### Data supplied
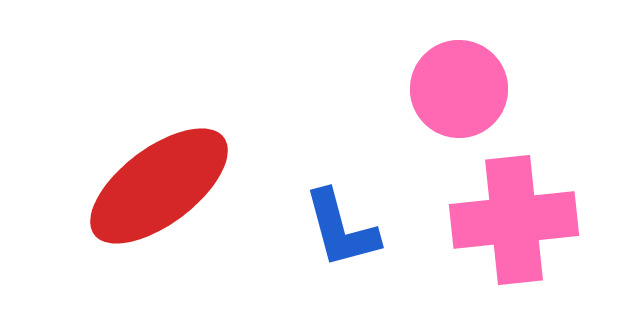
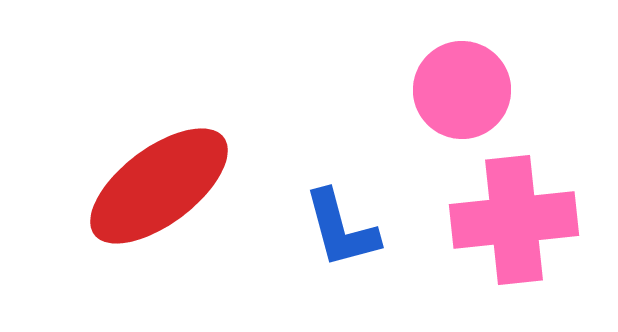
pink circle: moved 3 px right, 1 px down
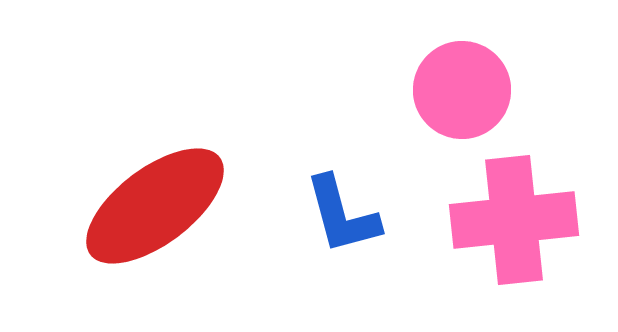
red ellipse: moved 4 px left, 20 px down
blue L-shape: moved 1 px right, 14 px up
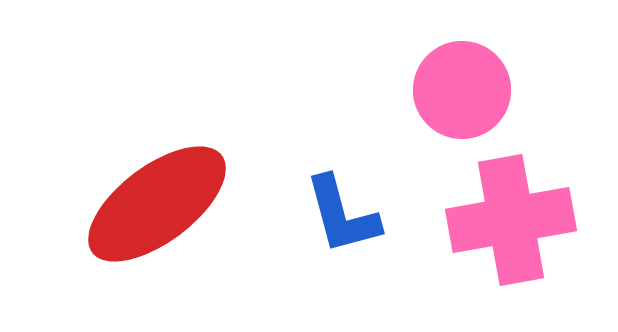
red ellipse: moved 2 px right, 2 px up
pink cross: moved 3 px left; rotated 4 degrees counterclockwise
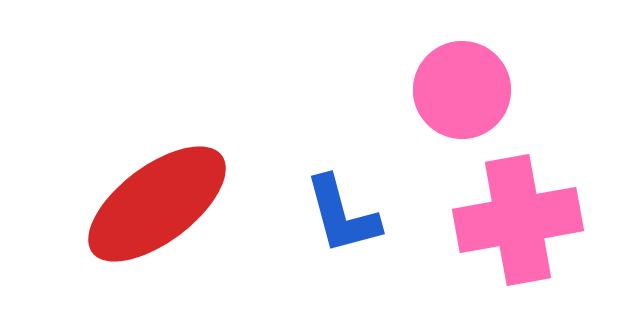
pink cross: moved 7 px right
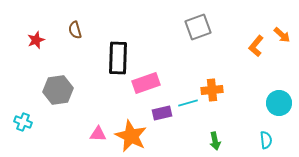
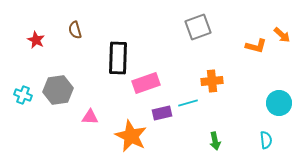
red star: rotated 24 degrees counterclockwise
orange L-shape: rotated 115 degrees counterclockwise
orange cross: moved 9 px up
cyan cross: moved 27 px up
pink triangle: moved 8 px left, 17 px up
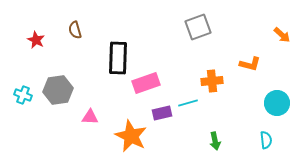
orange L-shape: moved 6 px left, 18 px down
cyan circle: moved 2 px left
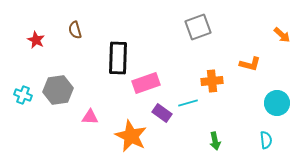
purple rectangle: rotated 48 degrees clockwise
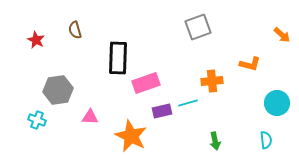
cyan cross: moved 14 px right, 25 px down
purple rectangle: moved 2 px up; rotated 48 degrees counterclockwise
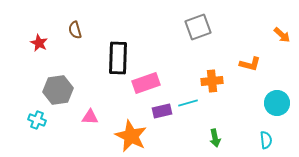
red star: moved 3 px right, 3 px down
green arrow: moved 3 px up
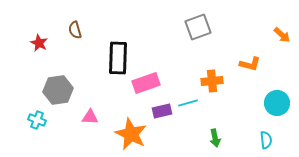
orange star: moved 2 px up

### Exercise task
Copy out every line of the data above word for word, leaving out the bracketed picture lines.

### Full response
pink circle: moved 3 px right, 1 px down
red ellipse: moved 4 px left, 20 px down
blue L-shape: moved 1 px right, 14 px up
red ellipse: moved 2 px right, 2 px up
pink cross: moved 3 px left; rotated 4 degrees counterclockwise
pink cross: moved 7 px right
red star: rotated 24 degrees counterclockwise
orange L-shape: rotated 115 degrees counterclockwise
orange cross: moved 9 px up
cyan cross: moved 27 px up
pink triangle: moved 8 px left, 17 px up
orange L-shape: moved 6 px left, 18 px down
cyan circle: moved 2 px left
purple rectangle: rotated 48 degrees clockwise
cyan cross: moved 14 px right, 25 px down
purple rectangle: moved 2 px up; rotated 48 degrees counterclockwise
red star: moved 3 px right, 3 px down
green arrow: moved 3 px up
orange star: moved 2 px up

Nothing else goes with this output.